[Start of Attachment]
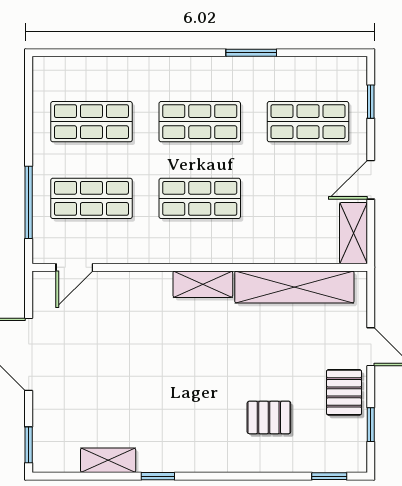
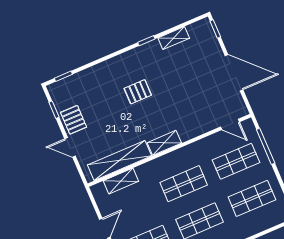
shelving: (353, 233) -> (121, 181), moved, turned 90
door: (74, 267) -> (230, 124), swing flipped
pallet: (269, 417) -> (138, 92), moved

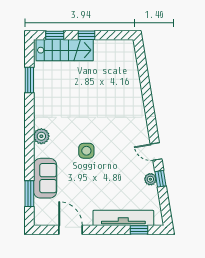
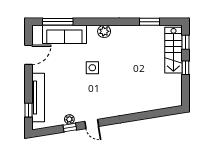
door: (156, 151) -> (92, 124), swing flipped
sofa: (45, 178) -> (64, 34), width x1.36
window: (29, 194) -> (58, 22), width x1.44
[End of Attachment]
Task instructions
Determine how many of the lines above hold the word "door", and output that number by itself.

Result for this task
2